▸ **EXERCISE**: Every line containing the word "blue" is to be copied from the data below.

__________________________________________________

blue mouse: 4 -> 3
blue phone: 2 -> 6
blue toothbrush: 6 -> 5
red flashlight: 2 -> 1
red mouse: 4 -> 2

__________________________________________________

▸ **WRITTEN ANSWER**:
blue mouse: 4 -> 3
blue phone: 2 -> 6
blue toothbrush: 6 -> 5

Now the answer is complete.